_What to work on:_
Some entries follow. Reproduce exactly the lines starting at the one with "in_second: [432, 459, 501, 521]" and stopping after the one with "in_second: [363, 226, 402, 277]".

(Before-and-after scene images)

▬▬▬▬▬▬▬▬▬▬

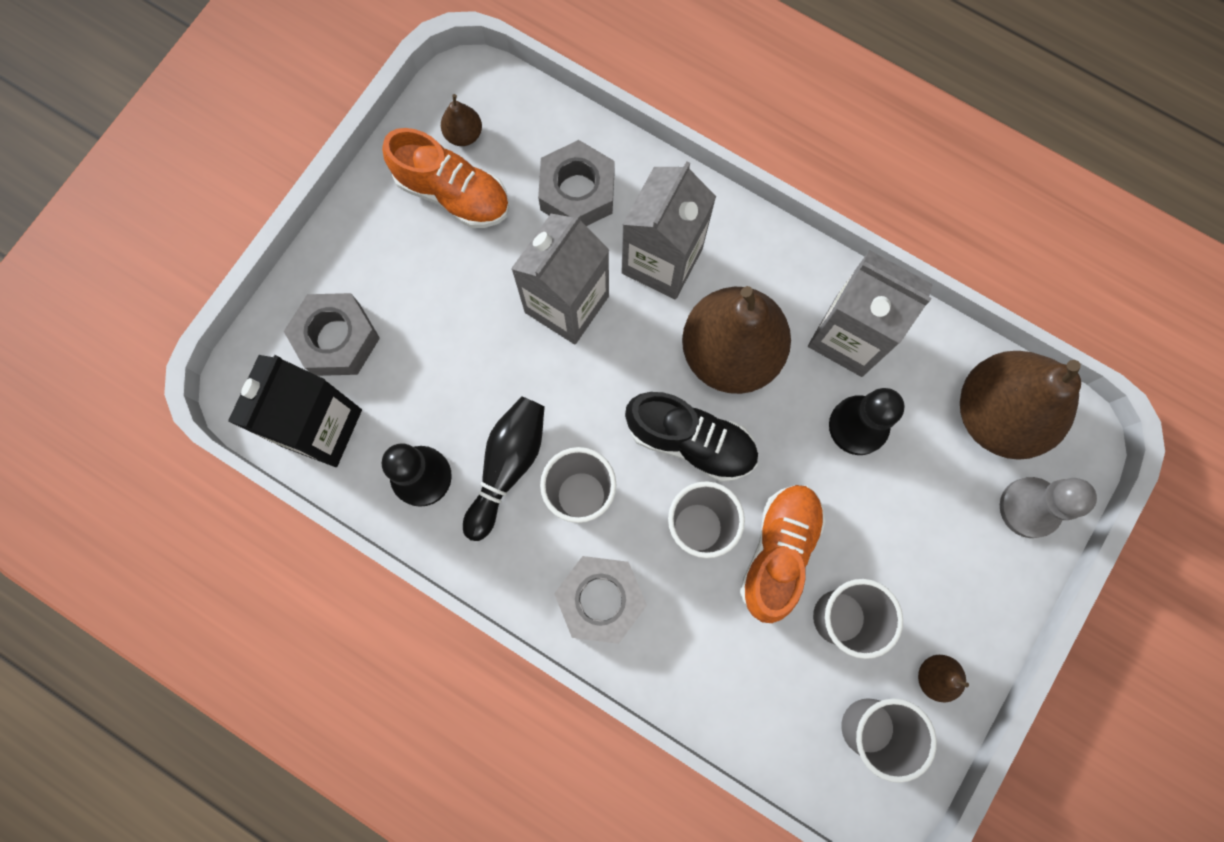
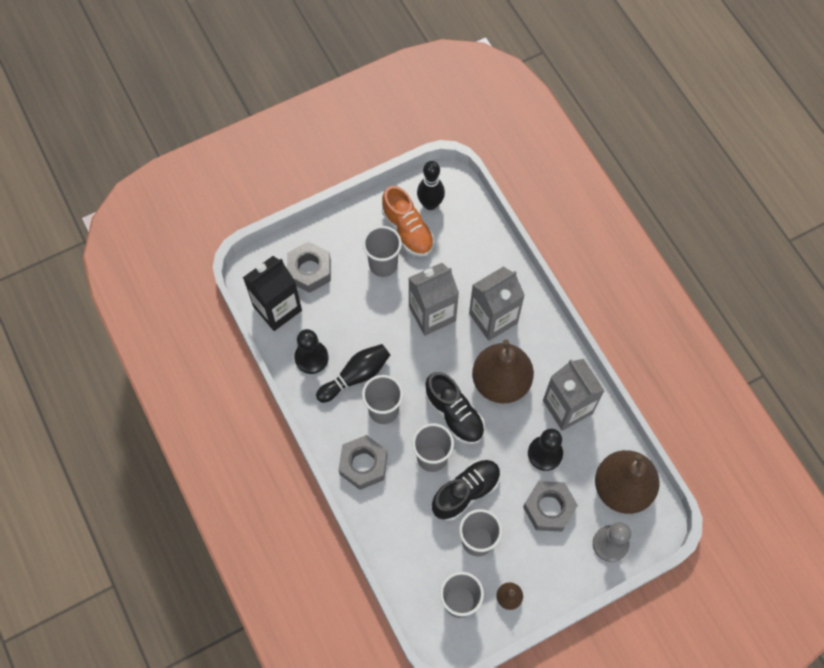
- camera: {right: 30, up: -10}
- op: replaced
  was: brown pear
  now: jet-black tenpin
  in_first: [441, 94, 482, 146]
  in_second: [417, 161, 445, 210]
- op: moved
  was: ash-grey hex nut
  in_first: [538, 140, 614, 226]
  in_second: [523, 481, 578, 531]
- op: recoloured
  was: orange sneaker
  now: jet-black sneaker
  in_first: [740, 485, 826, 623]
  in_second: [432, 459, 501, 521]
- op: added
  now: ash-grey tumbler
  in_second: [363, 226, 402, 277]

▬▬▬▬▬▬▬▬▬▬

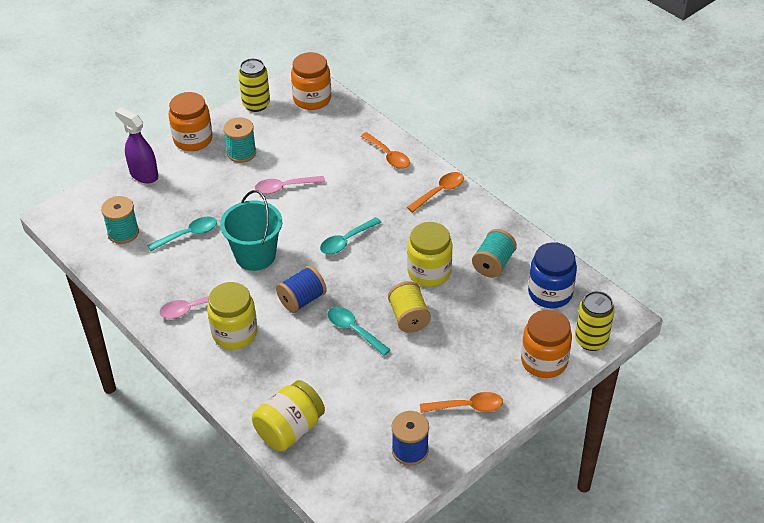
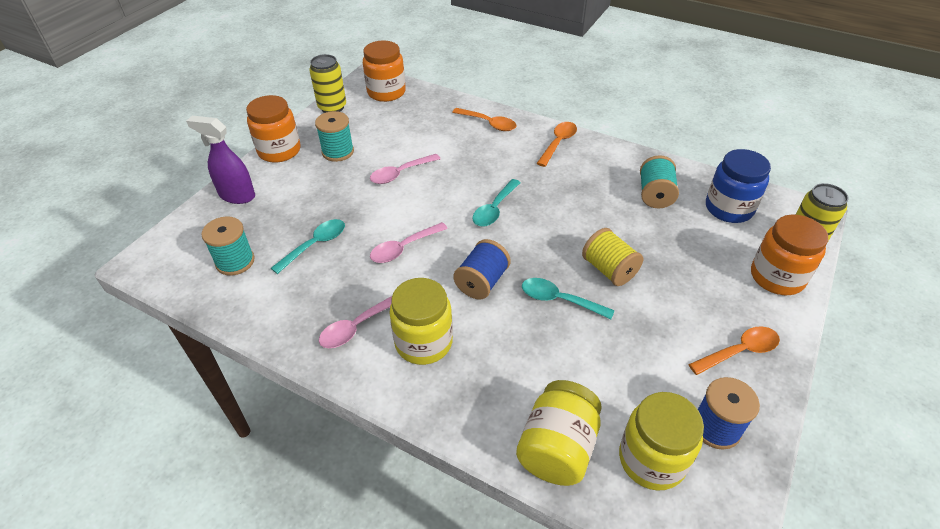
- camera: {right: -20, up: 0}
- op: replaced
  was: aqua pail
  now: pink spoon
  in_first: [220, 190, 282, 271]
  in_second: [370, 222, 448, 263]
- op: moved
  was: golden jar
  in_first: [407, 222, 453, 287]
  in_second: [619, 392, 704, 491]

▬▬▬▬▬▬▬▬▬▬

_Response:_
  in_second: [432, 459, 501, 521]
- op: added
  now: ash-grey tumbler
  in_second: [363, 226, 402, 277]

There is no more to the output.